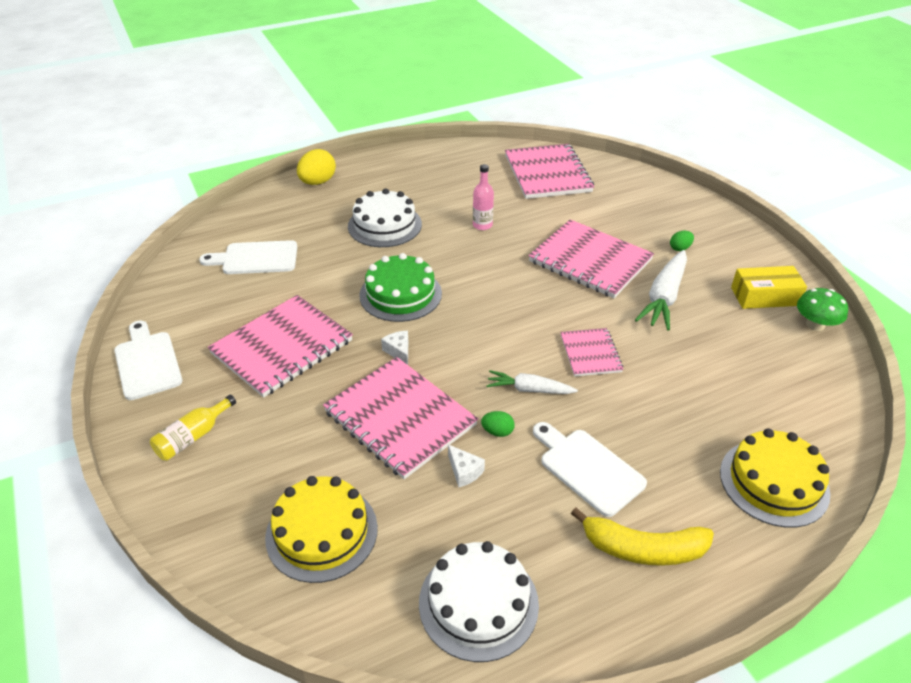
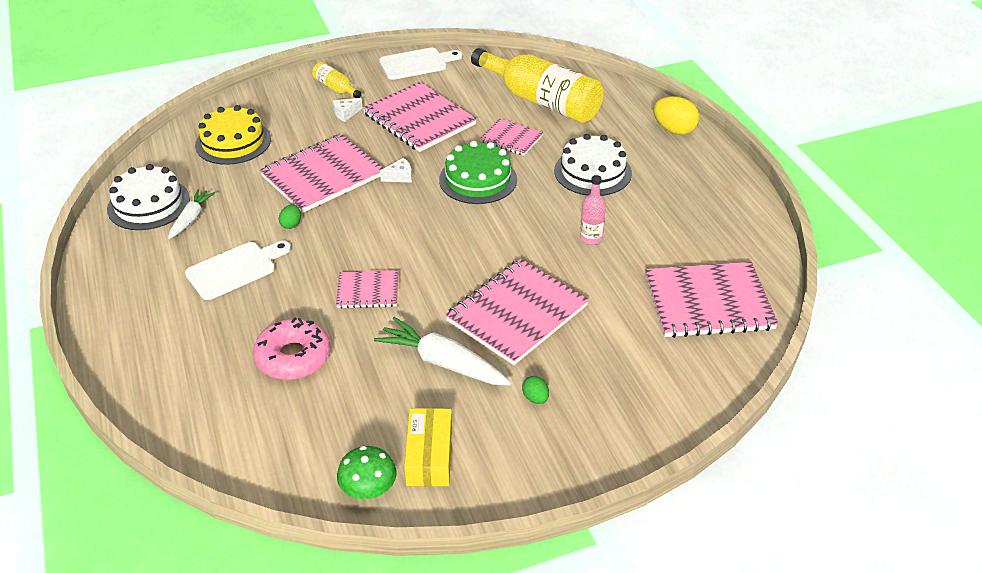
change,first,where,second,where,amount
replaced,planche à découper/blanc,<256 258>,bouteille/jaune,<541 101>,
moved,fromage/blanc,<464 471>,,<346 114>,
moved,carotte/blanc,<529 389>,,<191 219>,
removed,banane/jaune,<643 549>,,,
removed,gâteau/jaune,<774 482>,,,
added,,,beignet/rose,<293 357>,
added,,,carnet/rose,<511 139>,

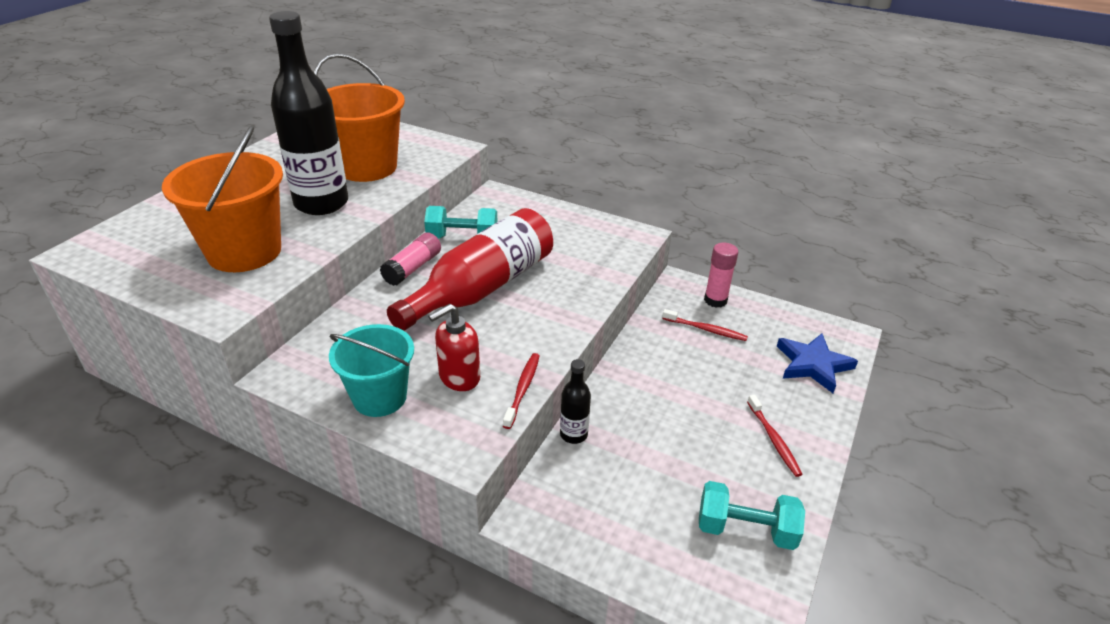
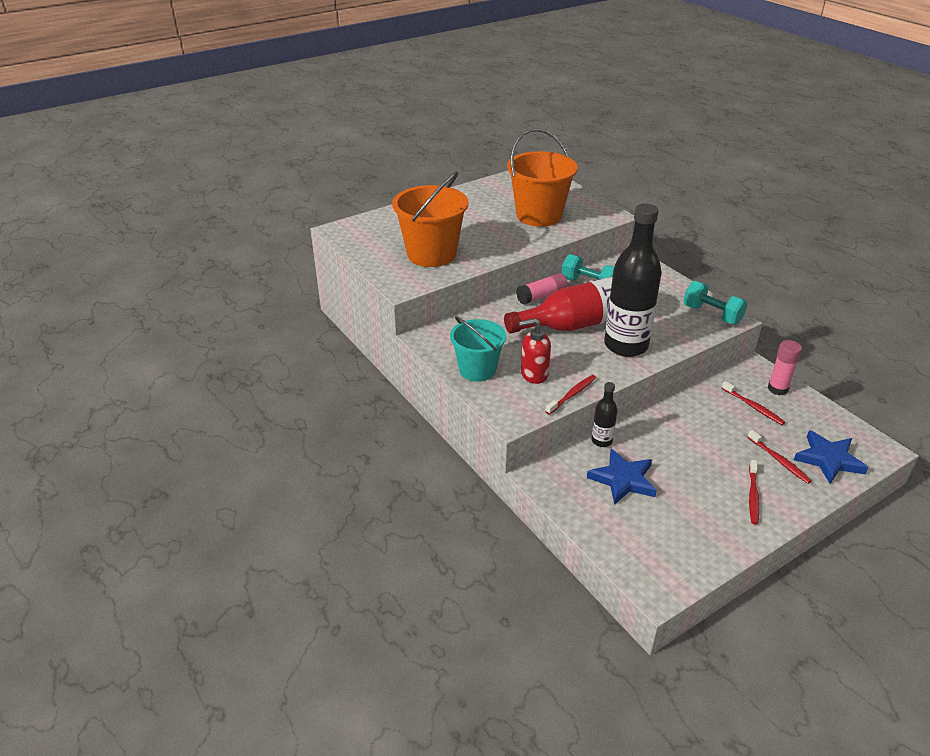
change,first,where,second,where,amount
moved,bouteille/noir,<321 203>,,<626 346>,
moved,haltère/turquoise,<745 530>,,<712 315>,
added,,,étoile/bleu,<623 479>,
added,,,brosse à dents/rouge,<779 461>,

[Directions]: Read the entries and show each line that mentions "jaune".

[Solution for this exercise]:
replaced,planche à découper/blanc,<256 258>,bouteille/jaune,<541 101>,
removed,banane/jaune,<643 549>,,,
removed,gâteau/jaune,<774 482>,,,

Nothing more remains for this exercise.